# Try it
Only lines holding "camera" are needed; copy each of them from the data below.

+++ Recorded information

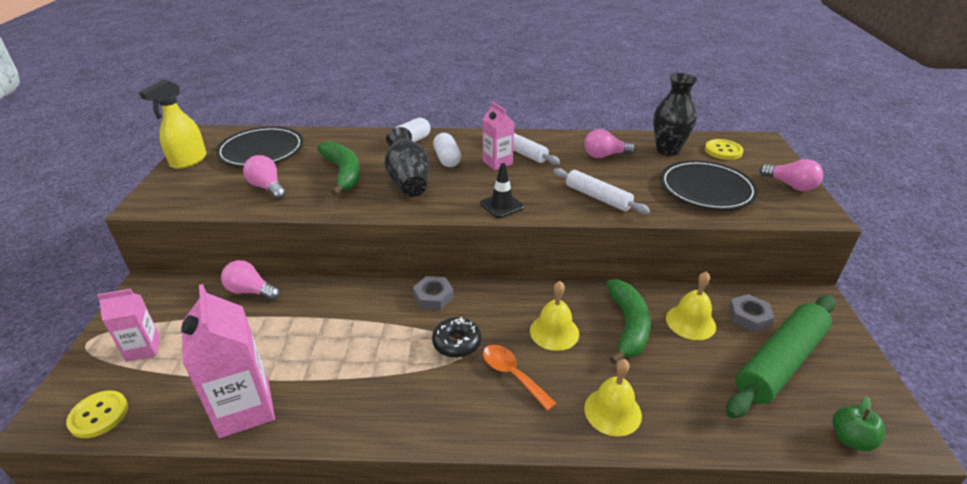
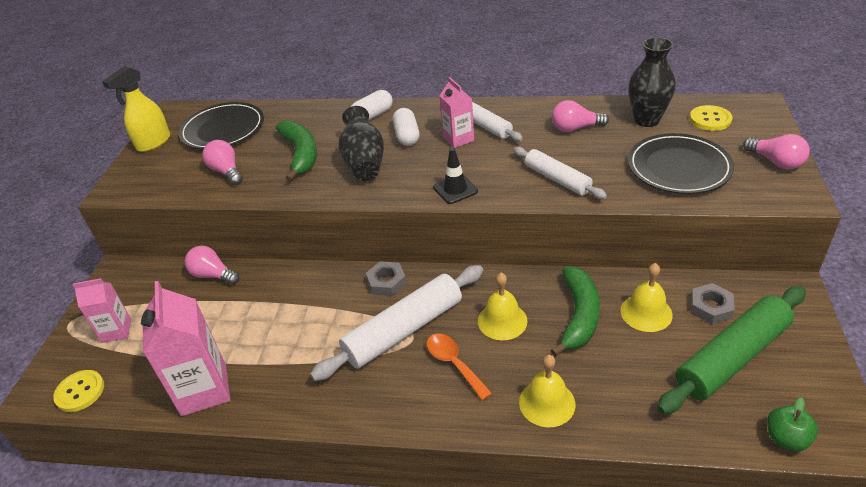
camera: 10 degrees right, 5 degrees up
(457, 343) = (404, 330): black donut -> white rolling pin

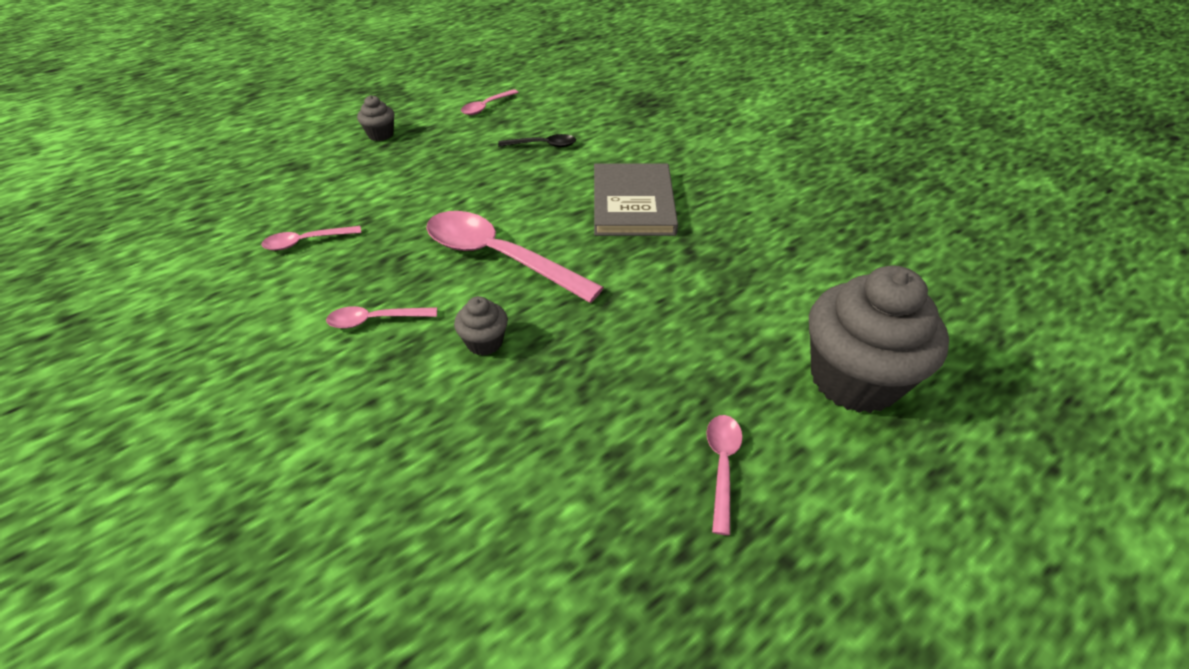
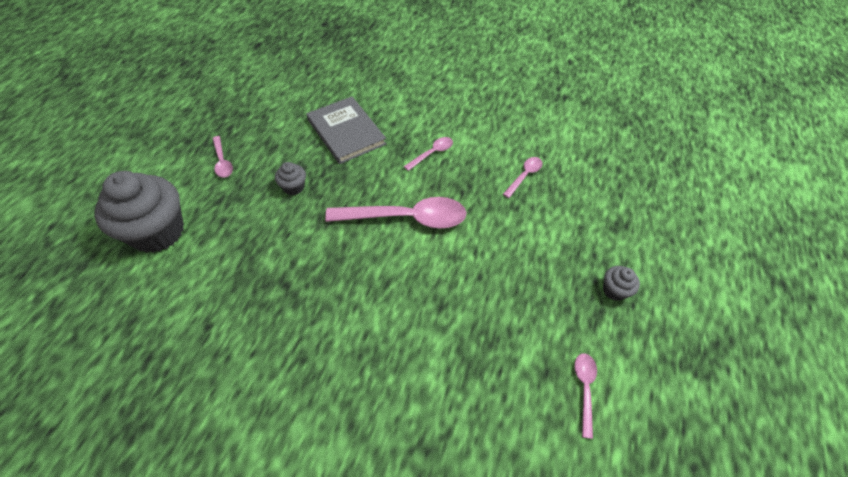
camera: 145 degrees right, 10 degrees up
(484, 342) = (368, 166): grey cupcake -> grey cupcake (293, 187)
(543, 145) = (477, 353): black spoon -> none
(633, 203) = (351, 314): grey book -> grey book (346, 132)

++++++

# Answer space
camera: 10 degrees right, 5 degrees up
camera: 145 degrees right, 10 degrees up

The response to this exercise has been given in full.